*** Opening Records for this exercise ***
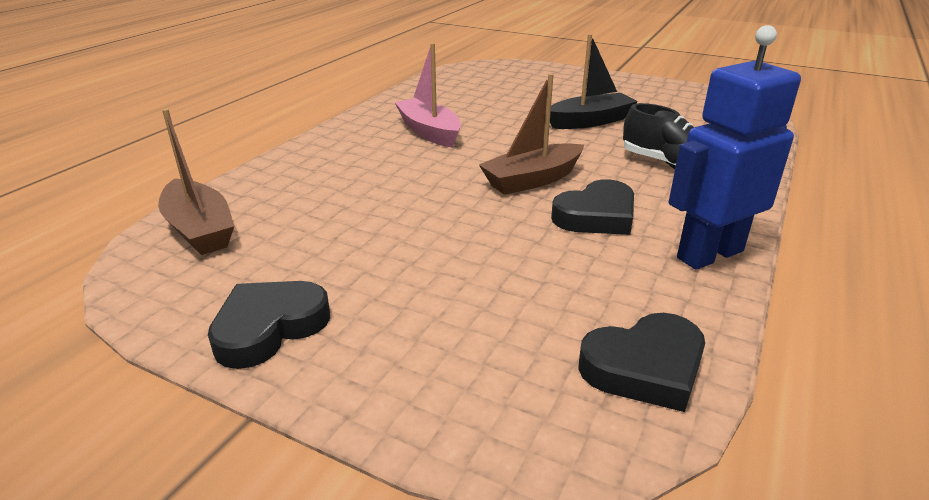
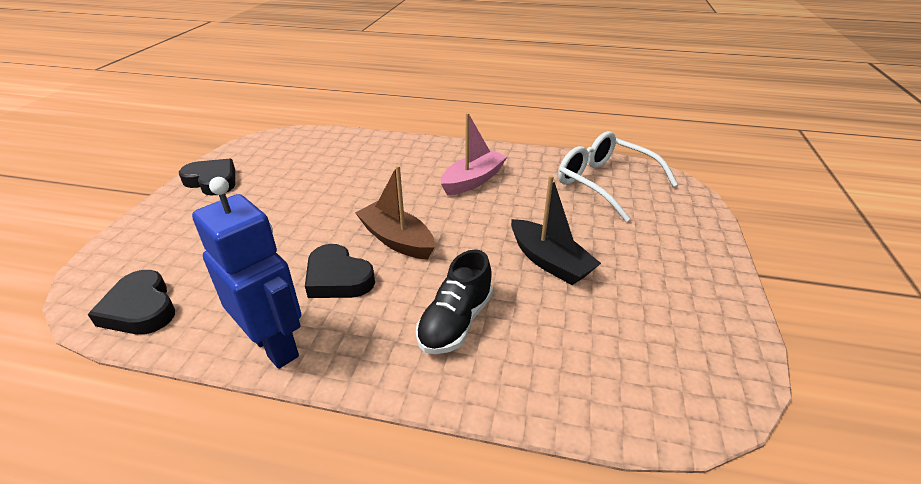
camera: 75 degrees right, 5 degrees up
brown boat [158,109,234,255] -> none
none -> white glasses [558,131,678,222]

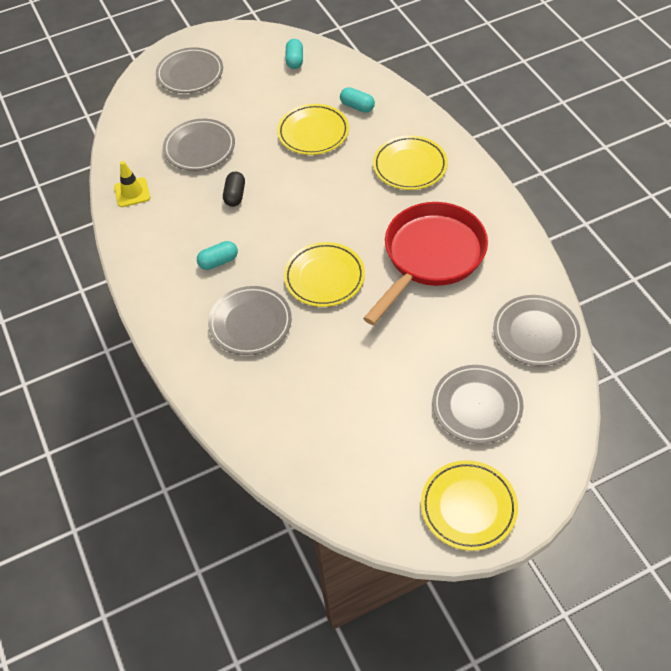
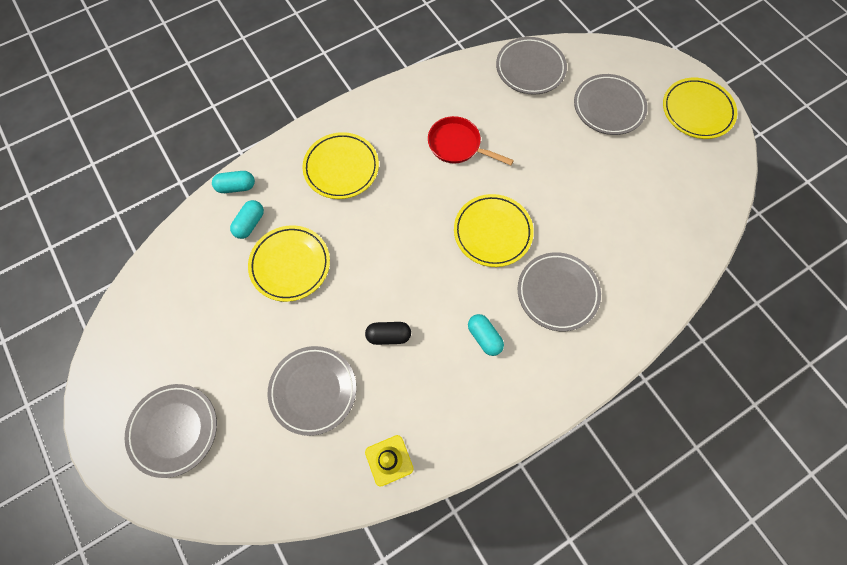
camera: 100 degrees left, 15 degrees up
turquoise capsule [286,39,303,69] -> turquoise capsule moved to [212,171,255,193]
red pan [363,202,488,325] -> red pan [428,116,514,165], size x0.56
*** Closing Records for this exercise ***
Action item = Select all lines in the listing that include the word "degrees".

Result =
camera: 75 degrees right, 5 degrees up
camera: 100 degrees left, 15 degrees up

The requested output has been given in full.